PROBLEM DESCRIPTION. Turn the stretch from the start of the listing through the line containing "green triangle: rotated 12" into a numbered list, dropping blank lines and the picture markers.

RECORDS PROVIDED.
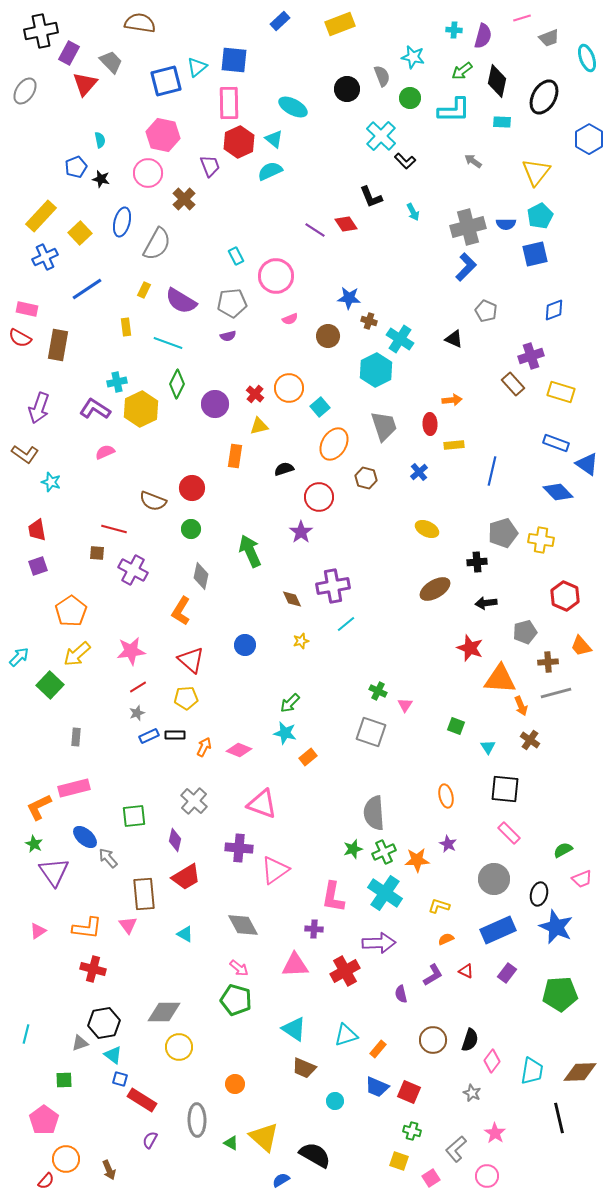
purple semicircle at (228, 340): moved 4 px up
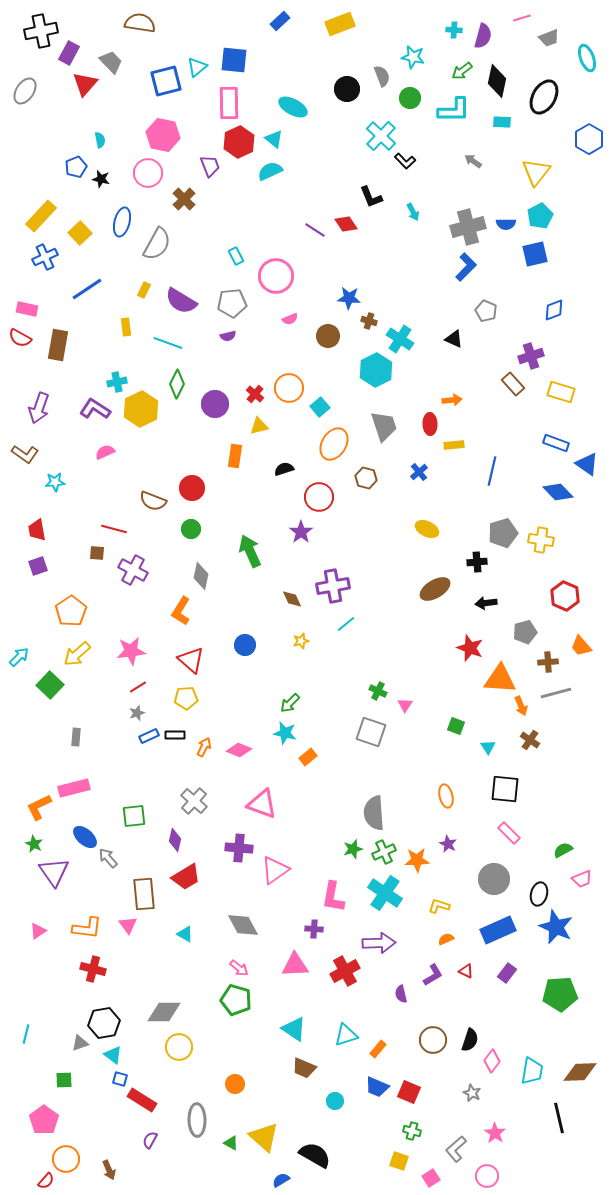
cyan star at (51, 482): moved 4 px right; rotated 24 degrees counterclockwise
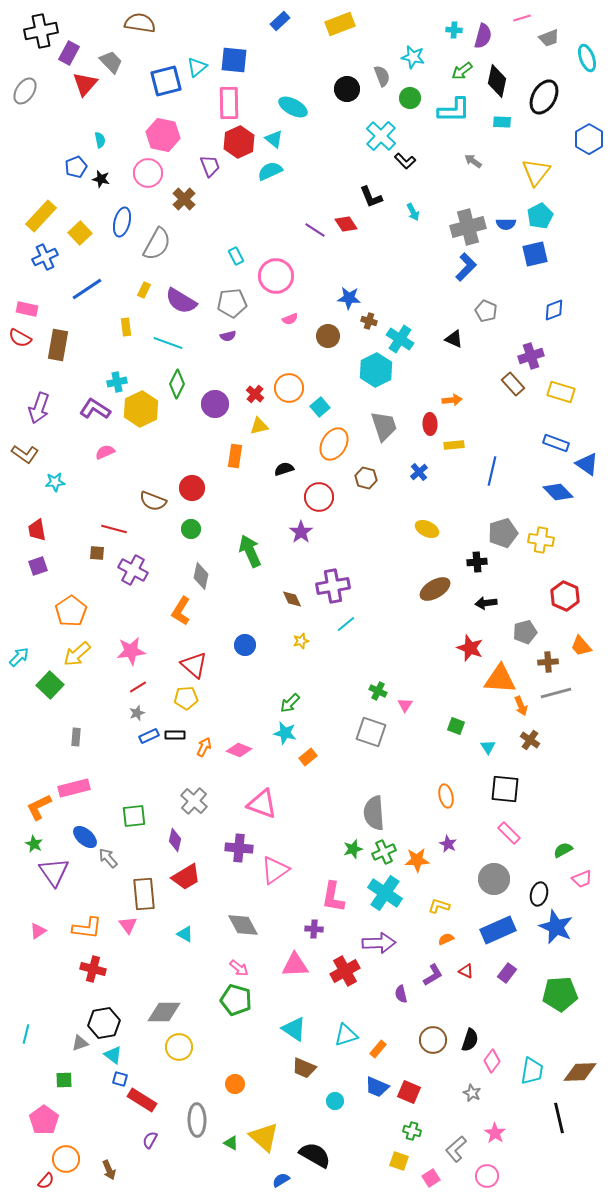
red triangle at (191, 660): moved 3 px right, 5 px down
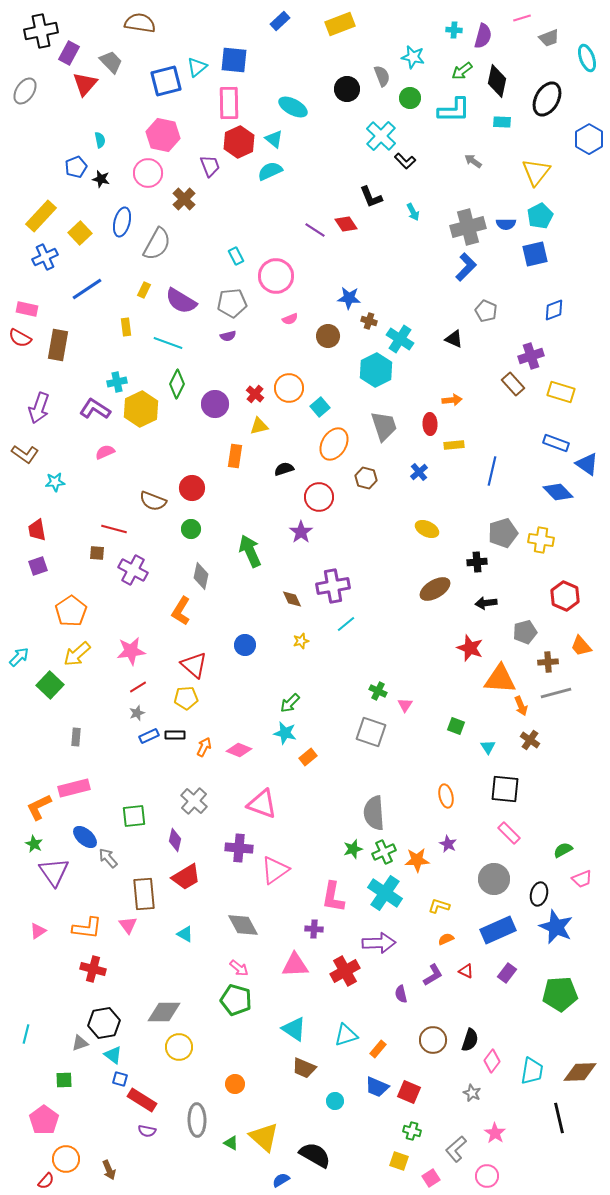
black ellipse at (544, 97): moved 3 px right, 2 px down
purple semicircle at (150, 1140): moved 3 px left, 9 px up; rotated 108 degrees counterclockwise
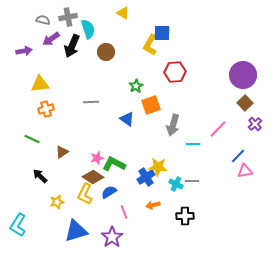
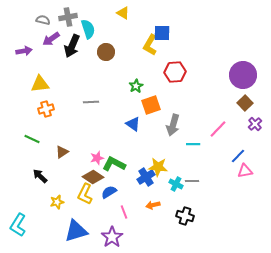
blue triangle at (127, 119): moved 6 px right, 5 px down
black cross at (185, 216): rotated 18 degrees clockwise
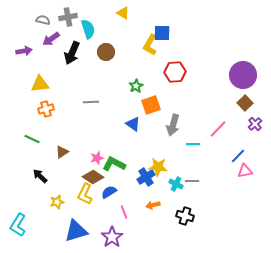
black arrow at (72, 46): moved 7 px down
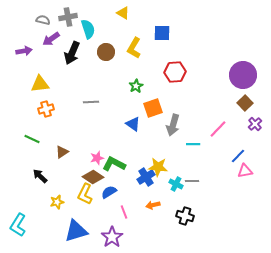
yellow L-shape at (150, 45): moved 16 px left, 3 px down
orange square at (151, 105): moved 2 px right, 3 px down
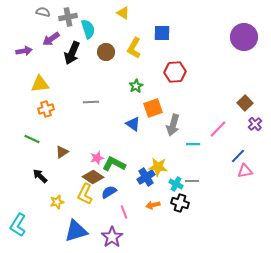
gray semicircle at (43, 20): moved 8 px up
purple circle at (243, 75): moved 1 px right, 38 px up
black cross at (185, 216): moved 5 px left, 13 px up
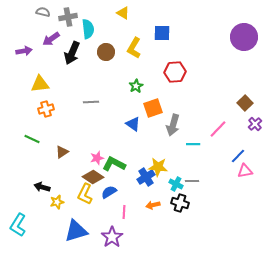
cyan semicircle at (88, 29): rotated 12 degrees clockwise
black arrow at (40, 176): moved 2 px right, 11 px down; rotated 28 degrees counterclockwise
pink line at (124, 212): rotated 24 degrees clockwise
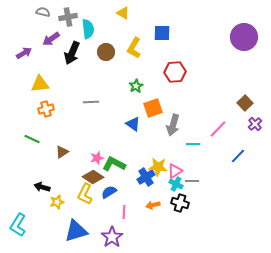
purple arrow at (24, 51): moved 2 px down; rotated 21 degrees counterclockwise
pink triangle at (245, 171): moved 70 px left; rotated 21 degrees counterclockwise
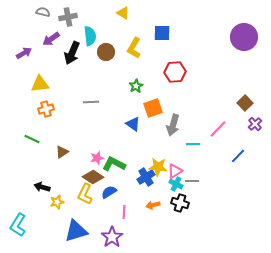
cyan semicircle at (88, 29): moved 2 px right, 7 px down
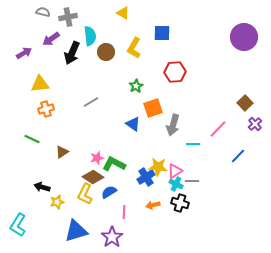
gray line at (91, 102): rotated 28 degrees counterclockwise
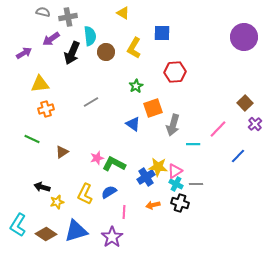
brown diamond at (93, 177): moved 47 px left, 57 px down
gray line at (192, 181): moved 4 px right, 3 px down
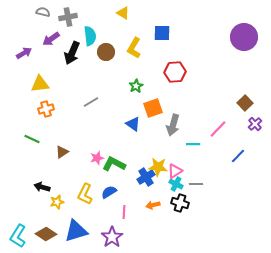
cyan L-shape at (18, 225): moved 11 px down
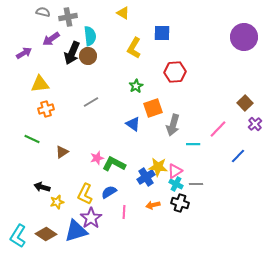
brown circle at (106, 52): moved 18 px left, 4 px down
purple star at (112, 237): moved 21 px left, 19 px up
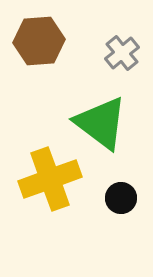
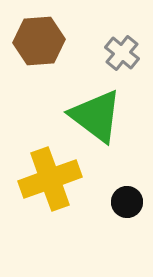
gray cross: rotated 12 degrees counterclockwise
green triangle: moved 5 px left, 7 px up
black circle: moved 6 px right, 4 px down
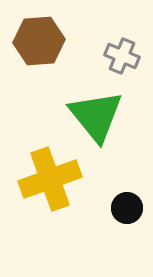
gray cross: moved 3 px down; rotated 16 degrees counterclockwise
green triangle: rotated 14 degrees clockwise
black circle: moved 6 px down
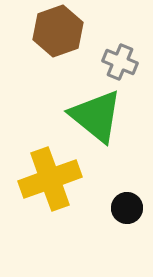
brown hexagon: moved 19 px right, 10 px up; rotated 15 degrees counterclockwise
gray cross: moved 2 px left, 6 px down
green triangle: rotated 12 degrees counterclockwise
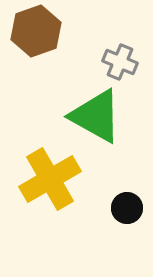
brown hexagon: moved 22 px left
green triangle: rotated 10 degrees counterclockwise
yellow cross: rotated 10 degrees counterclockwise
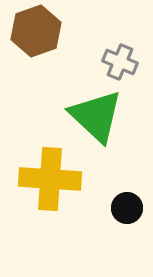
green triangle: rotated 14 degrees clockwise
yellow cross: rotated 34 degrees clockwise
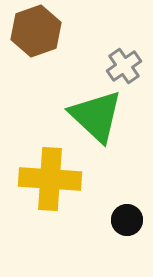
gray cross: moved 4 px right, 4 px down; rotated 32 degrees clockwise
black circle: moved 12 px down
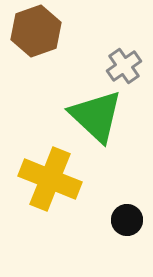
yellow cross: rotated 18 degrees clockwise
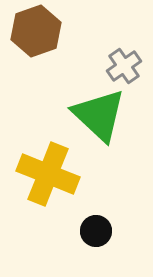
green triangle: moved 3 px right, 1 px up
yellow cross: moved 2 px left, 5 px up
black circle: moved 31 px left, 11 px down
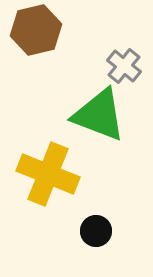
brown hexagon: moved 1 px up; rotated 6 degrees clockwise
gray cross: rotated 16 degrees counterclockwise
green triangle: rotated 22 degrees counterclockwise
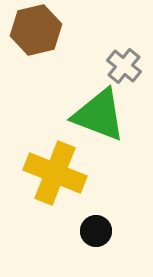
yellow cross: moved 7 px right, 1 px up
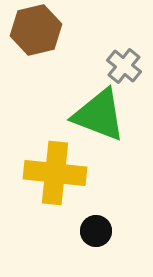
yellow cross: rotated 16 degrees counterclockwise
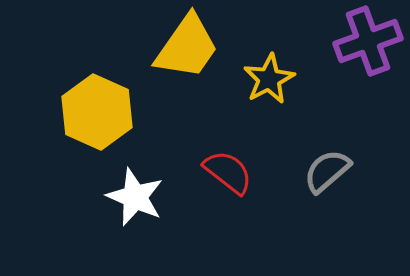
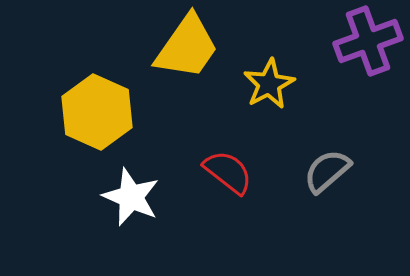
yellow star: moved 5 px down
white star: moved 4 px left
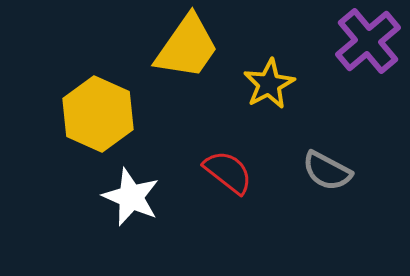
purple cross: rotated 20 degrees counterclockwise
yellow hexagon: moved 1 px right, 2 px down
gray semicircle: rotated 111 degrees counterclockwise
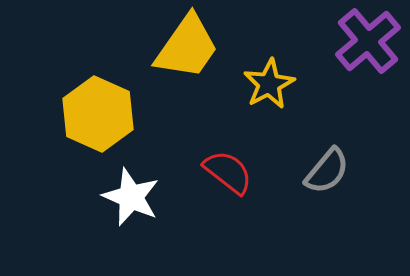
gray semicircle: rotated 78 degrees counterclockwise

TASK RESPONSE.
1. purple semicircle at (228, 340): moved 4 px up
2. cyan star at (51, 482): moved 4 px right; rotated 24 degrees counterclockwise
3. red triangle at (191, 660): moved 3 px right, 5 px down
4. black ellipse at (544, 97): moved 3 px right, 2 px down
5. purple semicircle at (150, 1140): moved 3 px left, 9 px up; rotated 108 degrees counterclockwise
6. blue triangle at (127, 119): moved 6 px right, 5 px down
7. black cross at (185, 216): rotated 18 degrees clockwise
8. black arrow at (72, 46): moved 7 px down
9. yellow L-shape at (150, 45): moved 16 px left, 3 px down
10. orange square at (151, 105): moved 2 px right, 3 px down
11. gray semicircle at (43, 20): moved 8 px up
12. purple circle at (243, 75): moved 1 px right, 38 px up
13. black cross at (185, 216): moved 5 px left, 13 px up
14. cyan semicircle at (88, 29): rotated 12 degrees clockwise
15. black arrow at (40, 176): moved 2 px right, 11 px down; rotated 28 degrees counterclockwise
16. pink line at (124, 212): rotated 24 degrees clockwise
17. purple arrow at (24, 51): moved 2 px down; rotated 21 degrees counterclockwise
18. pink triangle at (245, 171): moved 70 px left; rotated 21 degrees counterclockwise
19. cyan semicircle at (88, 29): moved 2 px right, 7 px down
20. gray line at (91, 102): rotated 28 degrees counterclockwise
21. brown diamond at (93, 177): moved 47 px left, 57 px down
22. gray line at (192, 181): moved 4 px right, 3 px down
23. cyan L-shape at (18, 225): moved 11 px down
24. brown circle at (106, 52): moved 18 px left, 4 px down
25. purple star at (112, 237): moved 21 px left, 19 px up
26. gray cross: rotated 12 degrees counterclockwise
27. green triangle: moved 5 px left, 7 px up
28. black circle: moved 6 px right, 4 px down
29. gray cross: moved 3 px down; rotated 16 degrees counterclockwise
30. green triangle: rotated 14 degrees clockwise
31. black circle: moved 6 px down
32. brown hexagon: moved 19 px right, 10 px up; rotated 15 degrees counterclockwise
33. gray cross: moved 2 px left, 6 px down
34. green triangle: rotated 12 degrees counterclockwise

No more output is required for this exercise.